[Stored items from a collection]
☆ ☆ ☆ ☆
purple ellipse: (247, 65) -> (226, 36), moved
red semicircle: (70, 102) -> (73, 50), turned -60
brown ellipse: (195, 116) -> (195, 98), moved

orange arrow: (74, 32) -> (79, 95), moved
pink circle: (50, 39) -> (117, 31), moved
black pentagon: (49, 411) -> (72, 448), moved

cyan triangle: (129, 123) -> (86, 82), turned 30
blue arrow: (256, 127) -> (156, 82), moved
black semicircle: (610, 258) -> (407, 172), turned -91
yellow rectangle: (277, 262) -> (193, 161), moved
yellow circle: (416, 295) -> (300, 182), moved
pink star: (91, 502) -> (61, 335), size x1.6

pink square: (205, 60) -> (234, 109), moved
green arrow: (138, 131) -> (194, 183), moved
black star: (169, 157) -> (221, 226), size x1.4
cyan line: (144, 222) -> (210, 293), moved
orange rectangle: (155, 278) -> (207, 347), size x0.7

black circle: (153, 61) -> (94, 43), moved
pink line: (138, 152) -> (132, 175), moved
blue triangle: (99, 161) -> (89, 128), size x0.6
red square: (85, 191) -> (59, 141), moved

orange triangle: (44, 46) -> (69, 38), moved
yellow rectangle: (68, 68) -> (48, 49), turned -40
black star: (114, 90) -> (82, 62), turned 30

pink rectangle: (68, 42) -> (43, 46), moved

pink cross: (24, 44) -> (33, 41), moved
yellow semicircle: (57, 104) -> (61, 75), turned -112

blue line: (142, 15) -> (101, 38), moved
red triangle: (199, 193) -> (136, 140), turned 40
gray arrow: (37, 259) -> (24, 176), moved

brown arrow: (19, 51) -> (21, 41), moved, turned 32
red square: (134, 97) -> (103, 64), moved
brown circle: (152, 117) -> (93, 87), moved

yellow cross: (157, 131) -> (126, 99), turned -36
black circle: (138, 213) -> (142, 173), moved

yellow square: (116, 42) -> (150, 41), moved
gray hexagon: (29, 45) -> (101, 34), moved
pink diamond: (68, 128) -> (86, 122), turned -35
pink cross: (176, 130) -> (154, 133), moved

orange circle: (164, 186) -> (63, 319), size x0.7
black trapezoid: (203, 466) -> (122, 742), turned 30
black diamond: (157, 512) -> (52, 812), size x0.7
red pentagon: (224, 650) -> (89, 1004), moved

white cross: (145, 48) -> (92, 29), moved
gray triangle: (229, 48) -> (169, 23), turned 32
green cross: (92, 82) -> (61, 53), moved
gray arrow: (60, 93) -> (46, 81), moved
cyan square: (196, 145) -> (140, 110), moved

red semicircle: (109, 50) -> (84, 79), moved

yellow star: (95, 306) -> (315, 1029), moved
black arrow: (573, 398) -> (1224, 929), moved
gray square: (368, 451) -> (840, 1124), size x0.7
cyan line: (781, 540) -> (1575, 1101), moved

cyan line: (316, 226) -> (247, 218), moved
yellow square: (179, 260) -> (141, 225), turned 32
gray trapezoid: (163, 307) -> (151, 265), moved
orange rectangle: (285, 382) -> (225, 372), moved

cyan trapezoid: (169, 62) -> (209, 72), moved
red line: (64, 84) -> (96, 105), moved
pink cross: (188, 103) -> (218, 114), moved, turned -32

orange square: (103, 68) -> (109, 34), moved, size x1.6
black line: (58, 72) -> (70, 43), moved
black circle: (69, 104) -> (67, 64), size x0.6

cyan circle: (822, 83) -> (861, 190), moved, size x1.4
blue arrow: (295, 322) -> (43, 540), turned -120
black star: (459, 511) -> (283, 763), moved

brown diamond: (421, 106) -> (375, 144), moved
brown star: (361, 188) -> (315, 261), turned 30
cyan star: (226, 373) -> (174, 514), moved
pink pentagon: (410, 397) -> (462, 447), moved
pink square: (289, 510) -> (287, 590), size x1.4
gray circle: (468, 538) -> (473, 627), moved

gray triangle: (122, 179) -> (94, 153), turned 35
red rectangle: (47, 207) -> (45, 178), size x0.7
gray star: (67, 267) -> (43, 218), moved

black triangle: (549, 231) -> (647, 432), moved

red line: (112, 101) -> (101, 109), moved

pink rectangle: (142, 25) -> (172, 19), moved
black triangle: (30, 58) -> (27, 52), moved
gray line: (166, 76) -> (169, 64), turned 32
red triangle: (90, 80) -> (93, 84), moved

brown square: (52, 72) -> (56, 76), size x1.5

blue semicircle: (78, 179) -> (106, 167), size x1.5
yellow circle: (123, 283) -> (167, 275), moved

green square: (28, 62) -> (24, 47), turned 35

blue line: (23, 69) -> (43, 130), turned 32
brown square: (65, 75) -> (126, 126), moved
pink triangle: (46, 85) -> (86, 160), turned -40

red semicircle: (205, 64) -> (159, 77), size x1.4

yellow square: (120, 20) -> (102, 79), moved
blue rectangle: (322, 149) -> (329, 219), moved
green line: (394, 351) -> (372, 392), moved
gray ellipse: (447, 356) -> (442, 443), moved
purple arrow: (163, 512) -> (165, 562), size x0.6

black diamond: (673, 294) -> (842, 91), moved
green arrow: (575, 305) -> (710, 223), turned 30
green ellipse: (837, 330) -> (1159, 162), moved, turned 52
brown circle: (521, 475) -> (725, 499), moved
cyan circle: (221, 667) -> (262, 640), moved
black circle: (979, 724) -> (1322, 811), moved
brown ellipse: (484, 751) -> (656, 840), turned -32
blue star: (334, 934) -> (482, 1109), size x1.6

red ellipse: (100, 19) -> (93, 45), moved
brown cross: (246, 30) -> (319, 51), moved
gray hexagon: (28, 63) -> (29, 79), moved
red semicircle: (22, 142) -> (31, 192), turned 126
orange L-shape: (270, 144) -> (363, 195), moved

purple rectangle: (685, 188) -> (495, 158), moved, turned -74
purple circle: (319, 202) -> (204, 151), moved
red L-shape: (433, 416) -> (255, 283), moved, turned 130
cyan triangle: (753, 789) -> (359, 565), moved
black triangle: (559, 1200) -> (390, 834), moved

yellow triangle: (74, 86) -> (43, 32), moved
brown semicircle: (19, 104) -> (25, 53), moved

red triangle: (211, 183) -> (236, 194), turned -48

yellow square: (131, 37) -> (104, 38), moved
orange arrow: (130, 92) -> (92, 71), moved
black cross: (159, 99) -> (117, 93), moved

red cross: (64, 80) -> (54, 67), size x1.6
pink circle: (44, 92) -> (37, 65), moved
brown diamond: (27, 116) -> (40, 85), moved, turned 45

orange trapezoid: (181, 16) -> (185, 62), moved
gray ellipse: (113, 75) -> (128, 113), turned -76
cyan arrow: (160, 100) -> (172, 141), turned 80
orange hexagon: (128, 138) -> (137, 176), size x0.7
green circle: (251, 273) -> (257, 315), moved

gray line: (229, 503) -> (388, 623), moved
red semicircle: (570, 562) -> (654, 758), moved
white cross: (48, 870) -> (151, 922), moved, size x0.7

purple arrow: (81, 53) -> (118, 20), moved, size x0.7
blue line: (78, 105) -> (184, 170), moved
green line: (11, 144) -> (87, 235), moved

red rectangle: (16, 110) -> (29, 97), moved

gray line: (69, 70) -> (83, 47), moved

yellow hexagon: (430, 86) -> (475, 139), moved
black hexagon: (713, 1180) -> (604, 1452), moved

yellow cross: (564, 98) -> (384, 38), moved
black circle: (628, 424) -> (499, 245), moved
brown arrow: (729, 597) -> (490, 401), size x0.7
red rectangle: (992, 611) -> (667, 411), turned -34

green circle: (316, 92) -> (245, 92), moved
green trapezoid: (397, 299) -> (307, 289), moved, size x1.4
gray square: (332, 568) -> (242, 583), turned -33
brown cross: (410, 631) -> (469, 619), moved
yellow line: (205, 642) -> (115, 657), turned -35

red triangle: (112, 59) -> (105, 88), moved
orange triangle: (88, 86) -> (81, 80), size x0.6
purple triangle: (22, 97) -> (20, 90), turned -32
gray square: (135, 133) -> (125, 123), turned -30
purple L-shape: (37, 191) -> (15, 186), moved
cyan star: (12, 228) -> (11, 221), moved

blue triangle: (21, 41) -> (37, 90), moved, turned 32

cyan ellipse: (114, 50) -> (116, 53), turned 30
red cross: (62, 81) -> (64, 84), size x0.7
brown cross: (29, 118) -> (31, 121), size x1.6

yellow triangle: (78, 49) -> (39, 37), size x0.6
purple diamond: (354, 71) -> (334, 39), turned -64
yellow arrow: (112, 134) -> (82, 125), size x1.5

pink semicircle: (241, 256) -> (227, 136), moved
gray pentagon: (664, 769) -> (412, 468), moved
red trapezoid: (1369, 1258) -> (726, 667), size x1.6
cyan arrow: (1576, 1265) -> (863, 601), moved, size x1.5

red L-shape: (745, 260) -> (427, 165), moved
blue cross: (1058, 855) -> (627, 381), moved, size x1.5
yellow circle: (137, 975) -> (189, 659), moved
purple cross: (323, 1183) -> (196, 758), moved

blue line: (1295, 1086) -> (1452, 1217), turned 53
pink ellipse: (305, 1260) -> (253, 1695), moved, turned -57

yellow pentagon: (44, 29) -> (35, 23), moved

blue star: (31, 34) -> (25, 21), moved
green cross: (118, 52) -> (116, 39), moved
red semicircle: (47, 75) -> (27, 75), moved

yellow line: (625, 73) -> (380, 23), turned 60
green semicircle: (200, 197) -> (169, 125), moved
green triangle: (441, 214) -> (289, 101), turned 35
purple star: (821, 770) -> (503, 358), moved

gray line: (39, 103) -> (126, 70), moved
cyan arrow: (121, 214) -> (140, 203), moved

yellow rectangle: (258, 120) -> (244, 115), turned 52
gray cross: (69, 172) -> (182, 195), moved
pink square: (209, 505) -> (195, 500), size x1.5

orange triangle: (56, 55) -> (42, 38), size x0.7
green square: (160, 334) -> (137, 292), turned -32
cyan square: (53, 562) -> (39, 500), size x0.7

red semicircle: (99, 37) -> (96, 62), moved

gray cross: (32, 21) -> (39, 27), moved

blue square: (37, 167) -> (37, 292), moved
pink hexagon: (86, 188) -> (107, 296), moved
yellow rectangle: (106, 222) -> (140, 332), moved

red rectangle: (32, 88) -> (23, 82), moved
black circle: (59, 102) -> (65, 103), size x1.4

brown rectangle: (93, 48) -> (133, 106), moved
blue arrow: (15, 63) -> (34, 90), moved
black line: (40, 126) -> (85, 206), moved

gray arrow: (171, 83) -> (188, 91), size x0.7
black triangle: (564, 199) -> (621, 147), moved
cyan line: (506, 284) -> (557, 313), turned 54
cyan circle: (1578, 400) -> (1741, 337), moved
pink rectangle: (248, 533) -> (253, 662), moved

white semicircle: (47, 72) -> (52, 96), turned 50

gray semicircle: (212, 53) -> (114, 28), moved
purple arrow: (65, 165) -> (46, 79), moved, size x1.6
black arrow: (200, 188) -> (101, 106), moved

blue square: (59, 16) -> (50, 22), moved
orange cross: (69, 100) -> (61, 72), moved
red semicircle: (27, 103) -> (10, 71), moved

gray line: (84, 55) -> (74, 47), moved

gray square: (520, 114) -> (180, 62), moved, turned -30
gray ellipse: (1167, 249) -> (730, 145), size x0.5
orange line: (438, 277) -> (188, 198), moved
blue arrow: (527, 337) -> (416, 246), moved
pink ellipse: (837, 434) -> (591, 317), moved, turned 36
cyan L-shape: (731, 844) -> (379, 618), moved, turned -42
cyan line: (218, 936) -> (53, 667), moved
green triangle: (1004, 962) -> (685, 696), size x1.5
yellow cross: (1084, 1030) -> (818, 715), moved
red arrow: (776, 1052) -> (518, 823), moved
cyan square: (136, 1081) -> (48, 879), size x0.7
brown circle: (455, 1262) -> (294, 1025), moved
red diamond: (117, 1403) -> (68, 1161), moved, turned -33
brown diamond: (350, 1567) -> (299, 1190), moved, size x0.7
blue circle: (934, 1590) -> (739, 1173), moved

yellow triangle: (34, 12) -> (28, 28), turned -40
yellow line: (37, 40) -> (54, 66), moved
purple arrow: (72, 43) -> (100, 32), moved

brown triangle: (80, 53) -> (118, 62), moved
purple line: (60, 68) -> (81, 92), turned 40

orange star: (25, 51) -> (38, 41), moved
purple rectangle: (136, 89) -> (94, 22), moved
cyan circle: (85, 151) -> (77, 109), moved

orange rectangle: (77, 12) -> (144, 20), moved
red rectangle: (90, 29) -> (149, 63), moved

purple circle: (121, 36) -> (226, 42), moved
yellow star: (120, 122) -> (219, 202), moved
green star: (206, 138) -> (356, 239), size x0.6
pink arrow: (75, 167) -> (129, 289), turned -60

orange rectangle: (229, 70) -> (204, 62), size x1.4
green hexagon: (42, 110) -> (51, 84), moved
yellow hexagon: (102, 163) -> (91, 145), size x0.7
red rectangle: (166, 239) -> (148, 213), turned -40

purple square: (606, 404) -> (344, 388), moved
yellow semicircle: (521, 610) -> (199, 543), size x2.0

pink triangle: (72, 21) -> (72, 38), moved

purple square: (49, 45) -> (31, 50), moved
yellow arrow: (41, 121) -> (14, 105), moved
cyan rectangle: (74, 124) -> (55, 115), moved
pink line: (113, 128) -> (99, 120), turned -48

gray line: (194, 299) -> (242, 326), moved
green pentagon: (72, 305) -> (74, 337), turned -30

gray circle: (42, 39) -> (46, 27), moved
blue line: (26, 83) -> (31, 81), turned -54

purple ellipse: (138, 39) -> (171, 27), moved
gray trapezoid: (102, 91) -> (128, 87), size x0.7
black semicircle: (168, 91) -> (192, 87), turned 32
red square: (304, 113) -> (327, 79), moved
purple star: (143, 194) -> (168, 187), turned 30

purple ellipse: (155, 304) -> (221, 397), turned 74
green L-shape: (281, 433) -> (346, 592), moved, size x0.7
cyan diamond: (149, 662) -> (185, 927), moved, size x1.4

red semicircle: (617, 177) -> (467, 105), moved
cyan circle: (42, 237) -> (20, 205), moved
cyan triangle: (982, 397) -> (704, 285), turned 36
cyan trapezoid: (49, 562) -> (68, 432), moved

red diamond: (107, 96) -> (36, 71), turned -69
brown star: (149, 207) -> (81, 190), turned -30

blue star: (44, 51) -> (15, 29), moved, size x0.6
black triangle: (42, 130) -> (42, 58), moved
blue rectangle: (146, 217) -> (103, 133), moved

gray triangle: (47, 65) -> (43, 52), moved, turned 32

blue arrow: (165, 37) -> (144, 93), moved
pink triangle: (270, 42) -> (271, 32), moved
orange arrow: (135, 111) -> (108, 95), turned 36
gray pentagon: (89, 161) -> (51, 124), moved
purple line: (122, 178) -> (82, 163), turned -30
☆ ☆ ☆ ☆
The answer must be every line of the entries that includes the word "pentagon".

■ Task response
black pentagon: (49, 411) -> (72, 448), moved
red pentagon: (224, 650) -> (89, 1004), moved
pink pentagon: (410, 397) -> (462, 447), moved
gray pentagon: (664, 769) -> (412, 468), moved
yellow pentagon: (44, 29) -> (35, 23), moved
green pentagon: (72, 305) -> (74, 337), turned -30
gray pentagon: (89, 161) -> (51, 124), moved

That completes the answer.